== What this task involves ==
Once you have read the records below, report how many lines contain the word "padlock", and give nothing besides that number.

== Records for the task ==
↓↓↓
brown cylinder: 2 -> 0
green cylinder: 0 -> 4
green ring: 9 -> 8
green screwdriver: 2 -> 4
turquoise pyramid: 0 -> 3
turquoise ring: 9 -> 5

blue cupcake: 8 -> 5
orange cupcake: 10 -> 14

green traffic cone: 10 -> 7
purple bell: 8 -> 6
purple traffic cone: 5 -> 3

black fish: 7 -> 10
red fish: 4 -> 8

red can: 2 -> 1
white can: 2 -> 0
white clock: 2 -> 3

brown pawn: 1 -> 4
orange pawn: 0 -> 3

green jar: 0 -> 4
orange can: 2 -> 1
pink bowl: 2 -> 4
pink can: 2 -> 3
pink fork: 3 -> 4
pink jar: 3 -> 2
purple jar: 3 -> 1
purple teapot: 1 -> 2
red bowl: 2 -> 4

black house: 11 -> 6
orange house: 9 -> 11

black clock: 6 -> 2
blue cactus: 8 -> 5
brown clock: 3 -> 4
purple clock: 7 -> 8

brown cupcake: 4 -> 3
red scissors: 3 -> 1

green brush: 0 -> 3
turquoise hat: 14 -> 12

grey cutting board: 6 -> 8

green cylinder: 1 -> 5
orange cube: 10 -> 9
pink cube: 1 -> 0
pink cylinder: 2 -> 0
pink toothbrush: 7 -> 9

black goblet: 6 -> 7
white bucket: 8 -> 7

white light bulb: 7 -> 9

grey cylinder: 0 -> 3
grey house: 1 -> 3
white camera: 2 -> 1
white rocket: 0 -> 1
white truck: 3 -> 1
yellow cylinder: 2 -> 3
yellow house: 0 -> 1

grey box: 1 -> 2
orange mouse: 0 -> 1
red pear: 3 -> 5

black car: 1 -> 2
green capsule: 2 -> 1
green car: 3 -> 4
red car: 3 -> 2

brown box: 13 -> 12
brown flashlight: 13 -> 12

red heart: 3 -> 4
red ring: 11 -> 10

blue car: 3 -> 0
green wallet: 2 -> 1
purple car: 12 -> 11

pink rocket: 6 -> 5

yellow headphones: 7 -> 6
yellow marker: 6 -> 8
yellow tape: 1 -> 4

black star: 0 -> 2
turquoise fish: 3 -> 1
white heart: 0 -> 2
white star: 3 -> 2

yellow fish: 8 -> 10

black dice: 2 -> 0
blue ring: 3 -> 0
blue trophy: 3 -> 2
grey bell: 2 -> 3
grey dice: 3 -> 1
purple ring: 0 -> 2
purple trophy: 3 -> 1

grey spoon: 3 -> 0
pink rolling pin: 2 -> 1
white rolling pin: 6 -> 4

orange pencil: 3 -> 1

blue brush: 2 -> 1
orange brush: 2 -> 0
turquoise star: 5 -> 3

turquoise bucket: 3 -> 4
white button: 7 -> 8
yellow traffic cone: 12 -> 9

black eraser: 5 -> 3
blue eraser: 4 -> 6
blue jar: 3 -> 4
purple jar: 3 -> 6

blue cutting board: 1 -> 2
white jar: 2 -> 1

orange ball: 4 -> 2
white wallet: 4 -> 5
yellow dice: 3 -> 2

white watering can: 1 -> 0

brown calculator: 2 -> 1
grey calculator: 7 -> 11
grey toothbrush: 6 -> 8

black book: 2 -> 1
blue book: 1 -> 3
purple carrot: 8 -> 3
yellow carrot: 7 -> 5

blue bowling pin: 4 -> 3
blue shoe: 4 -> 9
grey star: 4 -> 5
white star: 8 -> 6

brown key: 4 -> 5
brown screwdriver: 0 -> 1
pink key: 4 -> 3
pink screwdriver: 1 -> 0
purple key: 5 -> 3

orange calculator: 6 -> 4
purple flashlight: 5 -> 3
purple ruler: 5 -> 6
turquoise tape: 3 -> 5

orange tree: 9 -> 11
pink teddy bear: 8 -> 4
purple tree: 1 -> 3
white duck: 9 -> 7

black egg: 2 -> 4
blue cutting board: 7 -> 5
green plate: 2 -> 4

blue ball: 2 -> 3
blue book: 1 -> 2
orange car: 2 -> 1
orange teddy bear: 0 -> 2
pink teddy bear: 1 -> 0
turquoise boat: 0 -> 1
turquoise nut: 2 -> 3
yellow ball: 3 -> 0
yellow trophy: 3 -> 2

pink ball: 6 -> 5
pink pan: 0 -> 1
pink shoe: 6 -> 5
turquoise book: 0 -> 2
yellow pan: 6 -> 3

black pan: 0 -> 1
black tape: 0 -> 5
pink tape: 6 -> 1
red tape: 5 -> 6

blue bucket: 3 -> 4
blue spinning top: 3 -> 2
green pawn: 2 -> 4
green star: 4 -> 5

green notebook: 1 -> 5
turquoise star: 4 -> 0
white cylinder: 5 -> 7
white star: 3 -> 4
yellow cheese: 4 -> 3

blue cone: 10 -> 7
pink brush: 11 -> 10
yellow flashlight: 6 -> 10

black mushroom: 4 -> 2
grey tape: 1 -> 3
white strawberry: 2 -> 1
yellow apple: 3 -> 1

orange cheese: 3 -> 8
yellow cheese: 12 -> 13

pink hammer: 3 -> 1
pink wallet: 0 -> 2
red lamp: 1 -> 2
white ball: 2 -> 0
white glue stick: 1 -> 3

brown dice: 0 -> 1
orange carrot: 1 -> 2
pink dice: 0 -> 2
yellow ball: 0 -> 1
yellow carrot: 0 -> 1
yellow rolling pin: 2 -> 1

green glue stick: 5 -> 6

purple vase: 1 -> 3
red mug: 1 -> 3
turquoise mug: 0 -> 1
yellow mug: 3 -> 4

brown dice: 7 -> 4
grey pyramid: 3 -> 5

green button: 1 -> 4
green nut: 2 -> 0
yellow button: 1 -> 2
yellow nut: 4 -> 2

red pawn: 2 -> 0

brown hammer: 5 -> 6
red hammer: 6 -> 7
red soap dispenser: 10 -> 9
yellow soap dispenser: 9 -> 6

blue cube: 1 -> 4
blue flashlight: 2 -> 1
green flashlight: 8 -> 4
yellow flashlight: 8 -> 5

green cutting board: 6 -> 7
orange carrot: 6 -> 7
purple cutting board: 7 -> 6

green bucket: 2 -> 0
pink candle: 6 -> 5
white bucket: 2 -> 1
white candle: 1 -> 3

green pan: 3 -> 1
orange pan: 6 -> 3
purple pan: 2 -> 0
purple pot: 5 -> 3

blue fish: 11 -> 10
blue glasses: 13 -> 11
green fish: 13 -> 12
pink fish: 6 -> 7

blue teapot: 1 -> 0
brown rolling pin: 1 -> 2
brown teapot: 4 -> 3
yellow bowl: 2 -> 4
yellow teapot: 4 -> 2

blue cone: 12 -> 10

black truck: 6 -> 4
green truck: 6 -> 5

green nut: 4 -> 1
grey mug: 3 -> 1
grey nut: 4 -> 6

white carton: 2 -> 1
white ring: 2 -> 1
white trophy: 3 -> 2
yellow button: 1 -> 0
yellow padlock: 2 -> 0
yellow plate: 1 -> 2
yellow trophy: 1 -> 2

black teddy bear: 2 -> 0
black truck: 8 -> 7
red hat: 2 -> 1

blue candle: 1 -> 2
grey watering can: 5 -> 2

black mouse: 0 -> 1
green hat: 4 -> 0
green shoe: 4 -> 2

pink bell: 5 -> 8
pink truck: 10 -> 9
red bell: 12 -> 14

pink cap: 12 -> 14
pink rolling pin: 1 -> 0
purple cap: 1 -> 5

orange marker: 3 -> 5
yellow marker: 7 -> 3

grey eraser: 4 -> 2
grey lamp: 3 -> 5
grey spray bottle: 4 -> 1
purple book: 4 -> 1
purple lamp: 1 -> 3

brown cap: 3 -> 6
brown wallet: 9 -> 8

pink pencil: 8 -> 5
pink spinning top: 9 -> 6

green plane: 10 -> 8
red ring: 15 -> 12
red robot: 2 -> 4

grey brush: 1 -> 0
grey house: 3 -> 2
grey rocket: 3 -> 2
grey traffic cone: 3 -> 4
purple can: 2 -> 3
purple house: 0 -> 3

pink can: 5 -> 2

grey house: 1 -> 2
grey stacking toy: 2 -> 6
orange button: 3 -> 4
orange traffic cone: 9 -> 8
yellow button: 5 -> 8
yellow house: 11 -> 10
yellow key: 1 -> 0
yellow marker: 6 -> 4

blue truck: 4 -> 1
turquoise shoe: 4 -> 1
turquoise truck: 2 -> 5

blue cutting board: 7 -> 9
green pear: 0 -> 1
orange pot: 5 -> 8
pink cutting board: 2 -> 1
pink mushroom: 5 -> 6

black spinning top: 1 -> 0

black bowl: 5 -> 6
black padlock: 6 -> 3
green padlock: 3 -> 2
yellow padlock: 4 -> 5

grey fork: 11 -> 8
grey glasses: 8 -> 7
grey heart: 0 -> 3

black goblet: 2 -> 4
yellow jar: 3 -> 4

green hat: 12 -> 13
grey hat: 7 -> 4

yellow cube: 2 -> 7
↑↑↑
== Response box ==
4